• [Task goal] Reproduce each record exactly, leaving out no line.

┄┄┄┄┄┄

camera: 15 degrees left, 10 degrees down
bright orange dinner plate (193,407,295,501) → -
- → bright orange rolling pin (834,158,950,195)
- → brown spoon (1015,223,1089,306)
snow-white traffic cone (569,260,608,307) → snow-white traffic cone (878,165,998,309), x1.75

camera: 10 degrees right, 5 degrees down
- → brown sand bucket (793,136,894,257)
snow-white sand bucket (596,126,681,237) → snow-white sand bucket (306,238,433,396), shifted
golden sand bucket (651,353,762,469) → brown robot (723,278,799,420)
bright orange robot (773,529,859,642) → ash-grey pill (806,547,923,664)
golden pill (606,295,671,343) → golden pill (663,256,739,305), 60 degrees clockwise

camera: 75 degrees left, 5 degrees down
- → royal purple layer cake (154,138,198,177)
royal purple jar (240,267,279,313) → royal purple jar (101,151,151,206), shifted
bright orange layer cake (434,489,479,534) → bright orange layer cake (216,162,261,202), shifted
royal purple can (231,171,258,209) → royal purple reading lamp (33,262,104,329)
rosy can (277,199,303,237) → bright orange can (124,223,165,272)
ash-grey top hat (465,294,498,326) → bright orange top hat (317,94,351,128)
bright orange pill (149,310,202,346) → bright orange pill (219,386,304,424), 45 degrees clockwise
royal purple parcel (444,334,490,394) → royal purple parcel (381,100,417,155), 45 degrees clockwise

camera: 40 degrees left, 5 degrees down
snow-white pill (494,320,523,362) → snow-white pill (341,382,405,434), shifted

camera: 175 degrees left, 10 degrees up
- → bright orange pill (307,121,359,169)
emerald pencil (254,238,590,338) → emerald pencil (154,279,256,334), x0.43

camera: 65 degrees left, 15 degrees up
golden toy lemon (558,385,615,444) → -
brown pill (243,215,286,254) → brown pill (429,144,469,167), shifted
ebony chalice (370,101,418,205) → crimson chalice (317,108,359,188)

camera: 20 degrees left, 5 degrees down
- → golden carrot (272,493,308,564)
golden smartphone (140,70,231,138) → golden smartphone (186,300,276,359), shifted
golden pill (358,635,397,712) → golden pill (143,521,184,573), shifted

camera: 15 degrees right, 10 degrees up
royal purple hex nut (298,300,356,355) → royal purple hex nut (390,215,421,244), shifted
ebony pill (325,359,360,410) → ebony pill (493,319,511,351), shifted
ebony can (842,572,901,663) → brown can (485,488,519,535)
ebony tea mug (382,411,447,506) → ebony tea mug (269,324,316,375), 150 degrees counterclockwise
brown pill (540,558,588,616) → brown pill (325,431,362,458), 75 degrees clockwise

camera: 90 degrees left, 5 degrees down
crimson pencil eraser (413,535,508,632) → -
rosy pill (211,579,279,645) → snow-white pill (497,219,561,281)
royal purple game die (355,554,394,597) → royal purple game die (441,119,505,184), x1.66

┄┄┄┄┄┄

• [Exercise response]
camera: 15 degrees left, 10 degrees down
bright orange dinner plate (193,407,295,501) → -
- → bright orange rolling pin (834,158,950,195)
- → brown spoon (1015,223,1089,306)
snow-white traffic cone (569,260,608,307) → snow-white traffic cone (878,165,998,309), x1.75

camera: 10 degrees right, 5 degrees down
- → brown sand bucket (793,136,894,257)
snow-white sand bucket (596,126,681,237) → snow-white sand bucket (306,238,433,396), shifted
golden sand bucket (651,353,762,469) → brown robot (723,278,799,420)
bright orange robot (773,529,859,642) → ash-grey pill (806,547,923,664)
golden pill (606,295,671,343) → golden pill (663,256,739,305), 60 degrees clockwise

camera: 75 degrees left, 5 degrees down
- → royal purple layer cake (154,138,198,177)
royal purple jar (240,267,279,313) → royal purple jar (101,151,151,206), shifted
bright orange layer cake (434,489,479,534) → bright orange layer cake (216,162,261,202), shifted
royal purple can (231,171,258,209) → royal purple reading lamp (33,262,104,329)
rosy can (277,199,303,237) → bright orange can (124,223,165,272)
ash-grey top hat (465,294,498,326) → bright orange top hat (317,94,351,128)
bright orange pill (149,310,202,346) → bright orange pill (219,386,304,424), 45 degrees clockwise
royal purple parcel (444,334,490,394) → royal purple parcel (381,100,417,155), 45 degrees clockwise

camera: 40 degrees left, 5 degrees down
snow-white pill (494,320,523,362) → snow-white pill (341,382,405,434), shifted

camera: 175 degrees left, 10 degrees up
- → bright orange pill (307,121,359,169)
emerald pencil (254,238,590,338) → emerald pencil (154,279,256,334), x0.43

camera: 65 degrees left, 15 degrees up
golden toy lemon (558,385,615,444) → -
brown pill (243,215,286,254) → brown pill (429,144,469,167), shifted
ebony chalice (370,101,418,205) → crimson chalice (317,108,359,188)

camera: 20 degrees left, 5 degrees down
- → golden carrot (272,493,308,564)
golden smartphone (140,70,231,138) → golden smartphone (186,300,276,359), shifted
golden pill (358,635,397,712) → golden pill (143,521,184,573), shifted

camera: 15 degrees right, 10 degrees up
royal purple hex nut (298,300,356,355) → royal purple hex nut (390,215,421,244), shifted
ebony pill (325,359,360,410) → ebony pill (493,319,511,351), shifted
ebony can (842,572,901,663) → brown can (485,488,519,535)
ebony tea mug (382,411,447,506) → ebony tea mug (269,324,316,375), 150 degrees counterclockwise
brown pill (540,558,588,616) → brown pill (325,431,362,458), 75 degrees clockwise

camera: 90 degrees left, 5 degrees down
crimson pencil eraser (413,535,508,632) → -
rosy pill (211,579,279,645) → snow-white pill (497,219,561,281)
royal purple game die (355,554,394,597) → royal purple game die (441,119,505,184), x1.66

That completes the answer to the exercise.